[INFORMATION Boundary: Start]
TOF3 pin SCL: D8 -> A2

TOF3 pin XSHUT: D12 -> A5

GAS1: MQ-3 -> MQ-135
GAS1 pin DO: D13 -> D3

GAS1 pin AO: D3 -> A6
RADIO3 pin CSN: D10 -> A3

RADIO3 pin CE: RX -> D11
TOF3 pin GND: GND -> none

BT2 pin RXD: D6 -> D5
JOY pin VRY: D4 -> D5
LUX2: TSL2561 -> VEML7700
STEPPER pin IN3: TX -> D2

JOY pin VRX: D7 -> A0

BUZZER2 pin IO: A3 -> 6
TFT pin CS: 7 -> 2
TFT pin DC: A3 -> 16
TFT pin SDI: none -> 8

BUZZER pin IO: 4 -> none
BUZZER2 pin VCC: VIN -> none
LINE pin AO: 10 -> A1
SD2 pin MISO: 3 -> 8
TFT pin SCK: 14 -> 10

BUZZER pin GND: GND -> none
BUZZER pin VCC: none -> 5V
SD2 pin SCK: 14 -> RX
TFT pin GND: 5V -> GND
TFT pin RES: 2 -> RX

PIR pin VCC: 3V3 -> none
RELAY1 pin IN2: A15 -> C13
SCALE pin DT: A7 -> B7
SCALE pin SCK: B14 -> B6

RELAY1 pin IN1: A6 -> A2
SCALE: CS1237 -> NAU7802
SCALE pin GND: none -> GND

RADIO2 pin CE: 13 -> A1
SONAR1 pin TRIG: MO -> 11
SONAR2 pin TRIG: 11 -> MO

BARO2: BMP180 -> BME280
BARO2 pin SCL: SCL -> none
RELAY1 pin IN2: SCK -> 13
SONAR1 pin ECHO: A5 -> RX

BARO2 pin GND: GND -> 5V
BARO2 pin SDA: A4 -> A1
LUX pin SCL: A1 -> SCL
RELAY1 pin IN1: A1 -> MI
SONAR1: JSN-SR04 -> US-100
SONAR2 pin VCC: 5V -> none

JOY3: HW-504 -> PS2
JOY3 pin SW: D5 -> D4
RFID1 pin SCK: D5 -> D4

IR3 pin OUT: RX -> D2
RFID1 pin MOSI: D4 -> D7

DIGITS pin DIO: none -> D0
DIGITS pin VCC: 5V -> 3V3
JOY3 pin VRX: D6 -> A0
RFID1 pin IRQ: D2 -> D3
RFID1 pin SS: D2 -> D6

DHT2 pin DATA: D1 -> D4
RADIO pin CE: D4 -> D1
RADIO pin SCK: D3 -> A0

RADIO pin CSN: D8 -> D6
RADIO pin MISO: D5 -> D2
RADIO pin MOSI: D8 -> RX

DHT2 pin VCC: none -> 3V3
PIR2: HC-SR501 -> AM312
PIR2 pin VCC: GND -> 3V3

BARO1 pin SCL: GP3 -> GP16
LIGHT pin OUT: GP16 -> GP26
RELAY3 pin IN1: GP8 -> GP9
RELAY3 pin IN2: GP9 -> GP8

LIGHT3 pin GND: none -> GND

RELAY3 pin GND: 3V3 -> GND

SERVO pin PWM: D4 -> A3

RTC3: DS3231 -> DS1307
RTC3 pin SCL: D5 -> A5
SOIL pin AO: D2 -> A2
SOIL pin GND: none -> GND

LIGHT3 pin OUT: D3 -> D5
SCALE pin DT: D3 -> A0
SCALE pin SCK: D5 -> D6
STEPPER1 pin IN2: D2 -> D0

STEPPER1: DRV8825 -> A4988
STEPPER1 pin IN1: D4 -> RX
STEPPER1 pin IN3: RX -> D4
[INFORMATION Boundary: End]
TASK STATEMENT: Within the records above, the line carrying "SOIL pin GND: none -> GND" starts the range and the last line ends it. Set down that range exactly.

EXERCISE OUTPUT:
SOIL pin GND: none -> GND

LIGHT3 pin OUT: D3 -> D5
SCALE pin DT: D3 -> A0
SCALE pin SCK: D5 -> D6
STEPPER1 pin IN2: D2 -> D0

STEPPER1: DRV8825 -> A4988
STEPPER1 pin IN1: D4 -> RX
STEPPER1 pin IN3: RX -> D4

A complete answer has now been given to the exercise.